- **Task directions**: Retype all of the listing exactly, with no pictures.

- **Supplied information**:

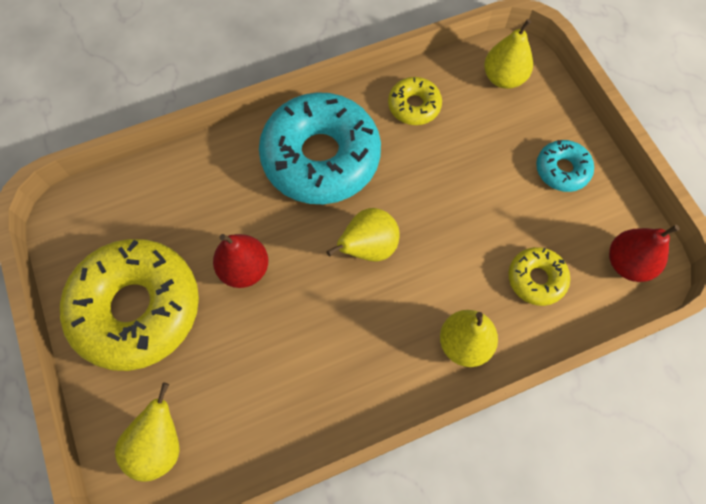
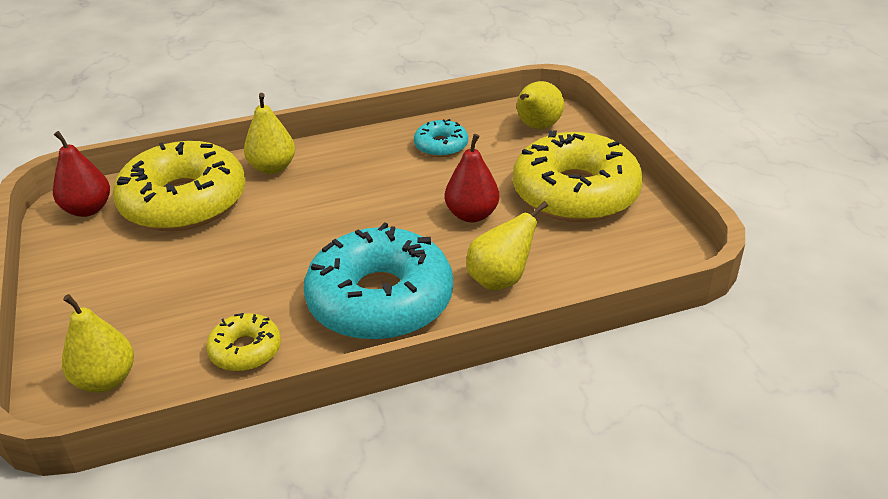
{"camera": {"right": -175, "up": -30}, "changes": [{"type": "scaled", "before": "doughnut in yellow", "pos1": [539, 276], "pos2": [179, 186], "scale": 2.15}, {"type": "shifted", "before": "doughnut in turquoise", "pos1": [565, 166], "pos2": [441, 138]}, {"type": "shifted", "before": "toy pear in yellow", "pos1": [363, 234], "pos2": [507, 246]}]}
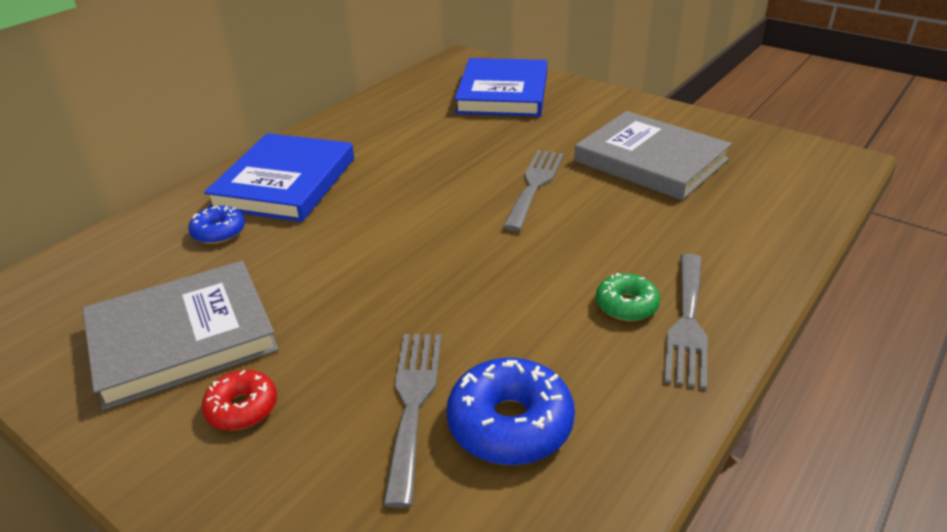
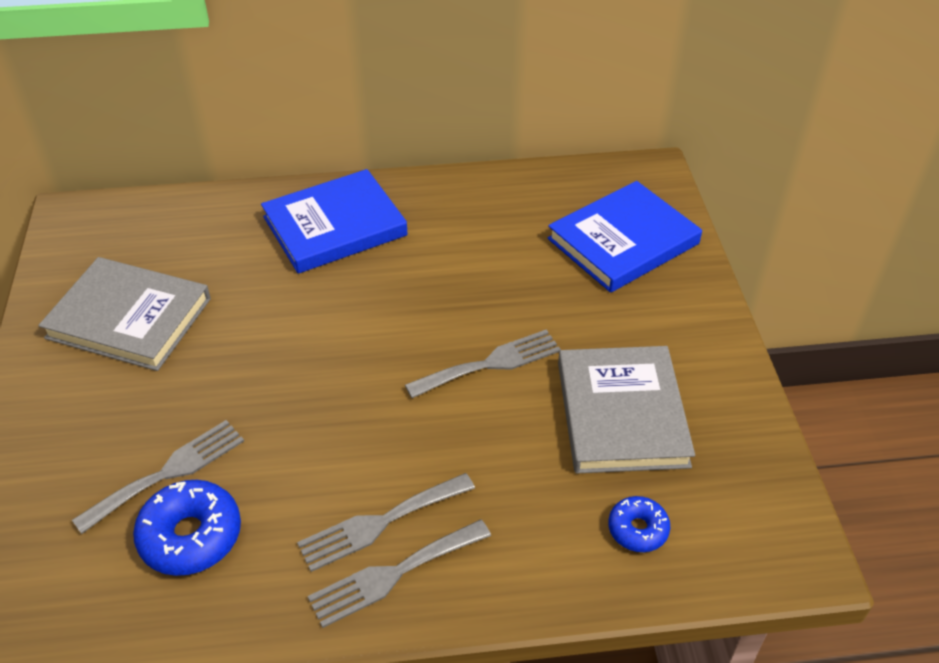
{"camera": {"right": 45, "up": 10}, "changes": [{"type": "swapped", "before": "doughnut in green", "after": "dinner fork in grey", "pos1": [628, 297], "pos2": [386, 522]}, {"type": "shifted", "before": "doughnut in blue", "pos1": [217, 225], "pos2": [639, 524]}, {"type": "gone", "before": "doughnut in scarlet", "pos1": [239, 400]}]}
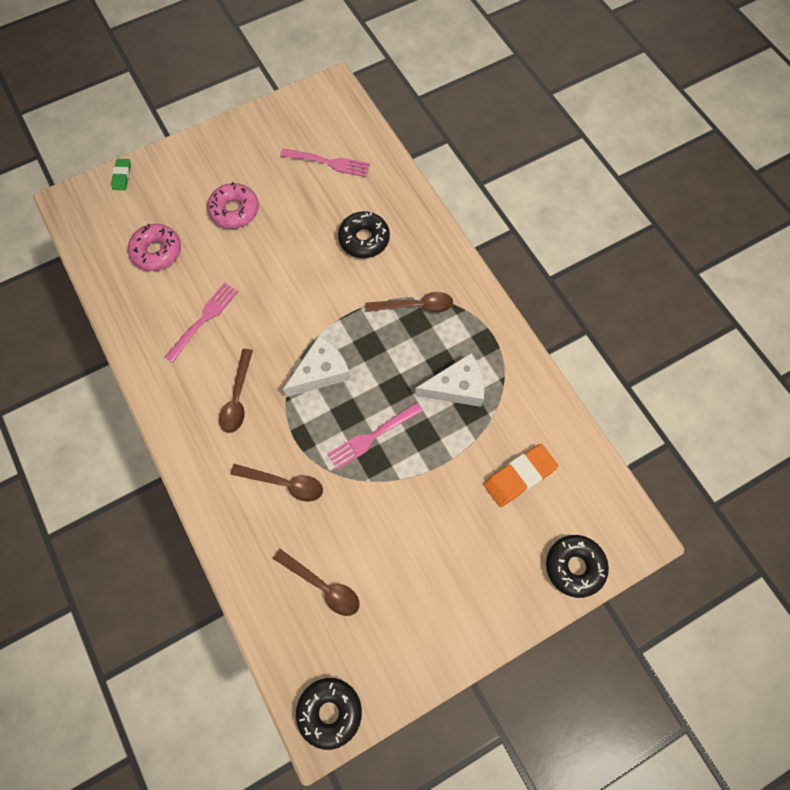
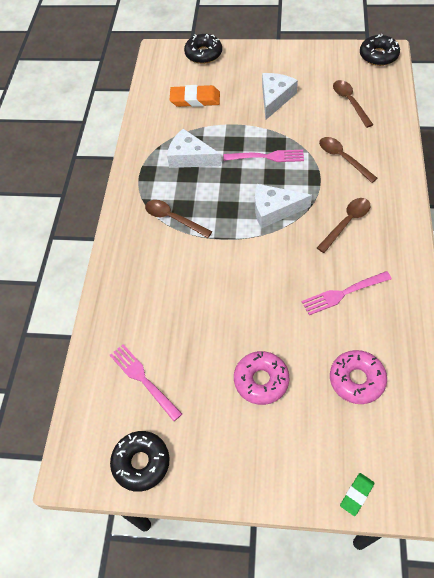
{"camera": {"right": -140, "up": -10}, "changes": [{"type": "shifted", "before": "doughnut in jet-black", "pos1": [364, 234], "pos2": [139, 461]}, {"type": "new", "after": "piece of cheese in snow-white", "pos2": [280, 96]}]}
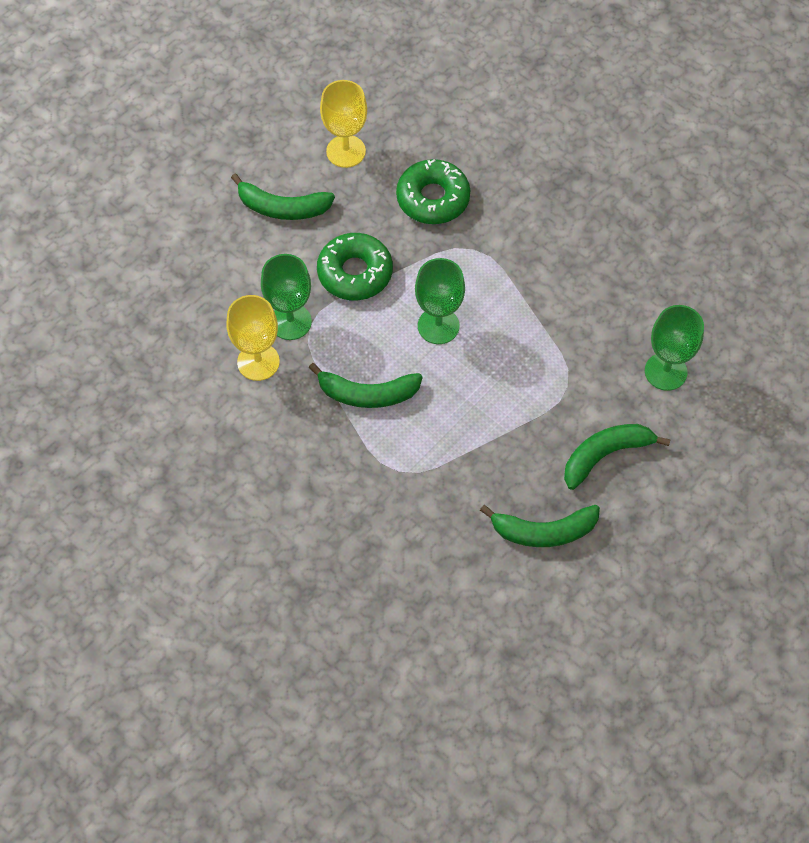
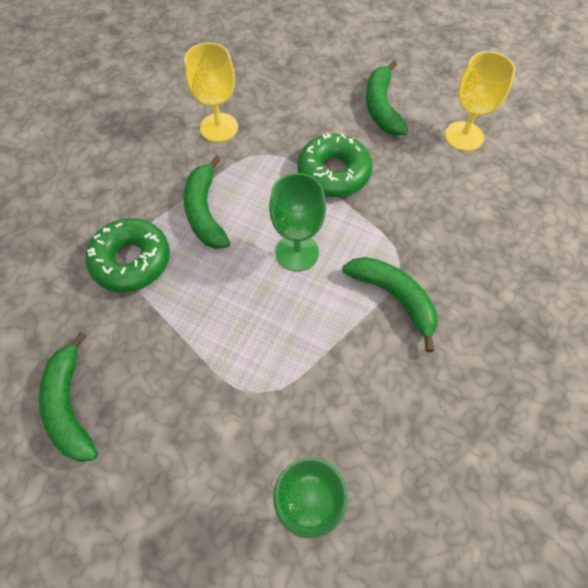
{"camera": {"right": 75, "up": 0}, "changes": [{"type": "shifted", "before": "doughnut in green", "pos1": [433, 191], "pos2": [128, 255]}, {"type": "shifted", "before": "banana in green", "pos1": [617, 457], "pos2": [390, 304]}, {"type": "gone", "before": "wine glass in green", "pos1": [286, 297]}]}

- **Solution to this task**:
{"camera": {"right": -175, "up": -30}, "changes": [{"type": "scaled", "before": "doughnut in yellow", "pos1": [539, 276], "pos2": [179, 186], "scale": 2.15}, {"type": "shifted", "before": "doughnut in turquoise", "pos1": [565, 166], "pos2": [441, 138]}, {"type": "shifted", "before": "toy pear in yellow", "pos1": [363, 234], "pos2": [507, 246]}]}
{"camera": {"right": 45, "up": 10}, "changes": [{"type": "swapped", "before": "doughnut in green", "after": "dinner fork in grey", "pos1": [628, 297], "pos2": [386, 522]}, {"type": "shifted", "before": "doughnut in blue", "pos1": [217, 225], "pos2": [639, 524]}, {"type": "gone", "before": "doughnut in scarlet", "pos1": [239, 400]}]}
{"camera": {"right": -140, "up": -10}, "changes": [{"type": "shifted", "before": "doughnut in jet-black", "pos1": [364, 234], "pos2": [139, 461]}, {"type": "new", "after": "piece of cheese in snow-white", "pos2": [280, 96]}]}
{"camera": {"right": 75, "up": 0}, "changes": [{"type": "shifted", "before": "doughnut in green", "pos1": [433, 191], "pos2": [128, 255]}, {"type": "shifted", "before": "banana in green", "pos1": [617, 457], "pos2": [390, 304]}, {"type": "gone", "before": "wine glass in green", "pos1": [286, 297]}]}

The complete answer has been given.